DATA FOR REVIEW:
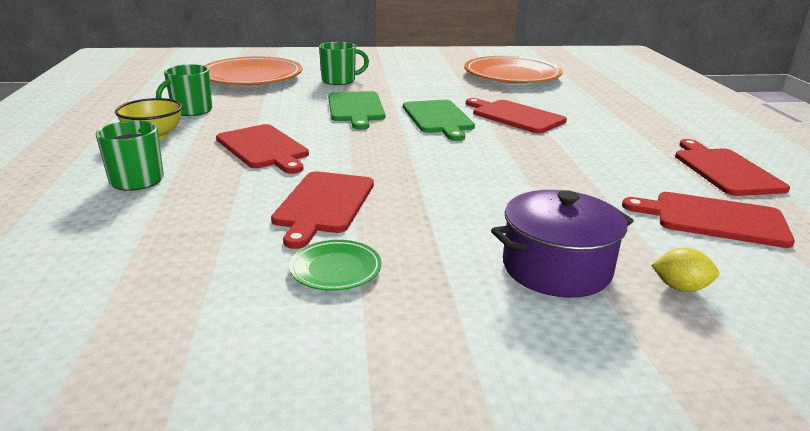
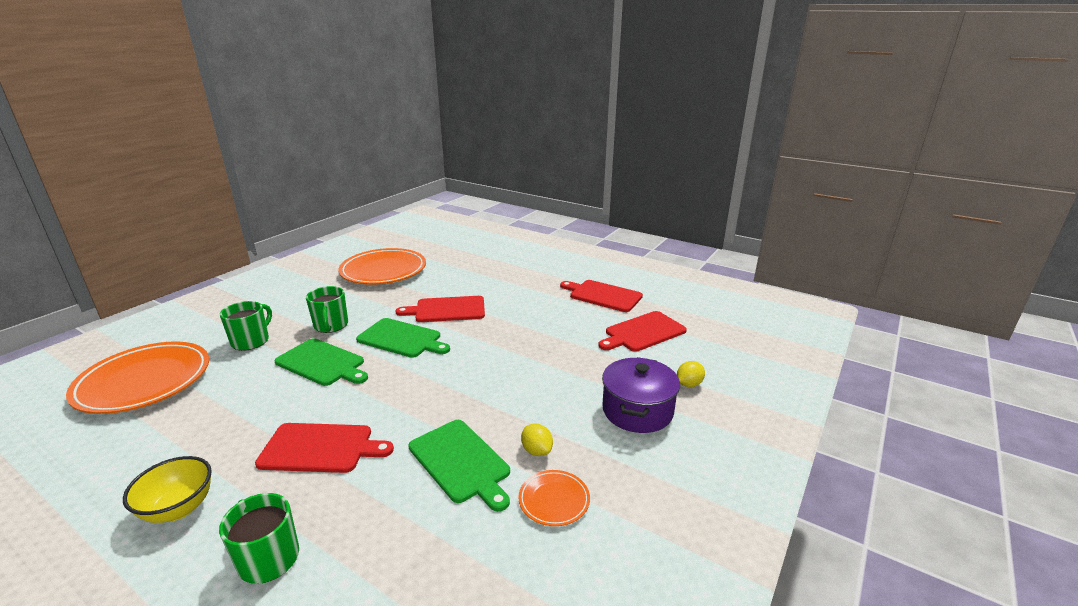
camera: 50 degrees left, 0 degrees up
green mug [156,64,212,116] -> green mug moved to [306,286,348,333]
red cutting board [271,171,374,249] -> green cutting board [408,420,510,512]
green plate [289,240,381,291] -> orange plate [518,470,590,526]
none -> yellow lemon [521,424,553,456]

PROBLEM DETAILS:
Beginning with the line that contains "green plate [289,240,381,291]", set down every line through the end of the data without change.

WRITTEN RESPONSE:
green plate [289,240,381,291] -> orange plate [518,470,590,526]
none -> yellow lemon [521,424,553,456]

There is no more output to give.